*Excerpted records*.
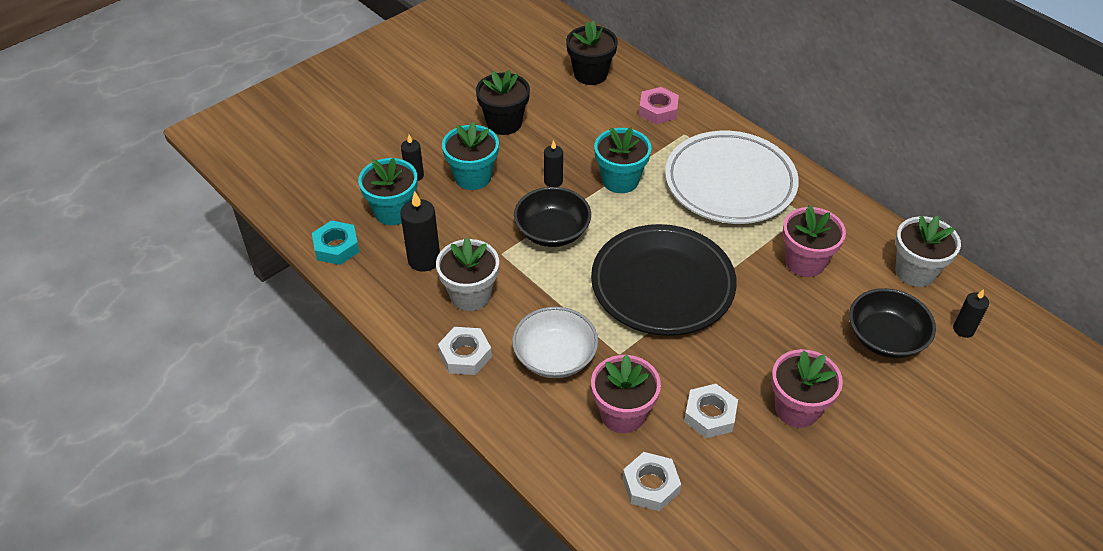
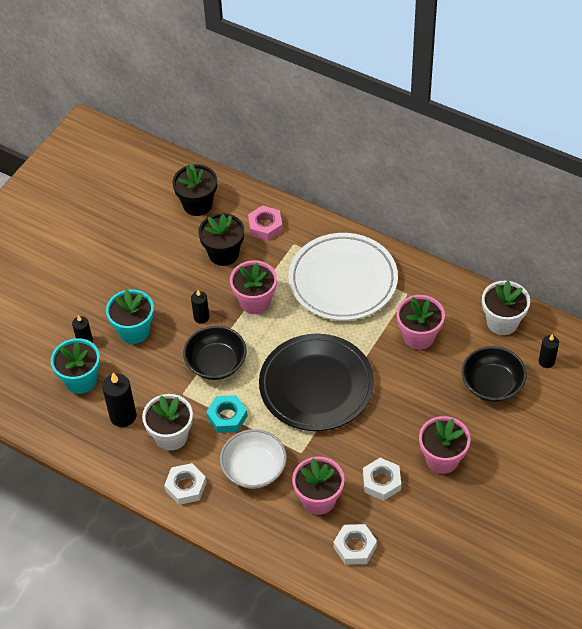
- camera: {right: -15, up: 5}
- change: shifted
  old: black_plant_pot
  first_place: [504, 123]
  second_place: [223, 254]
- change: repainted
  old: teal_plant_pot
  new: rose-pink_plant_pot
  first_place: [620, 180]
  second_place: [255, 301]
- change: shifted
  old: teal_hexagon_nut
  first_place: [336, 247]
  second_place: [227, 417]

*Your assignment*. Could you repeat the listing above exactly, omitting its pictures?

*Result of the task*.
- camera: {right: -15, up: 5}
- change: shifted
  old: black_plant_pot
  first_place: [504, 123]
  second_place: [223, 254]
- change: repainted
  old: teal_plant_pot
  new: rose-pink_plant_pot
  first_place: [620, 180]
  second_place: [255, 301]
- change: shifted
  old: teal_hexagon_nut
  first_place: [336, 247]
  second_place: [227, 417]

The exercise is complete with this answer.